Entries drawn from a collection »
= = =
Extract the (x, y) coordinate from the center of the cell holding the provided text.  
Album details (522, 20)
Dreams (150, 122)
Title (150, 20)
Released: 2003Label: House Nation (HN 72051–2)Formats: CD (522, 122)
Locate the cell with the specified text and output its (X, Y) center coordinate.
= = =
PROBLEM DESCRIPTION » Retype all of the records above line for line, changing nothing.

RESULT OF THE TASK »
Extract the (x, y) coordinate from the center of the cell holding the provided text.  
Album details (522, 20)
Dreams (150, 122)
Title (150, 20)
Released: 2003Label: House Nation (HN 72051–2)Formats: CD (522, 122)
Locate the cell with the specified text and output its (X, Y) center coordinate.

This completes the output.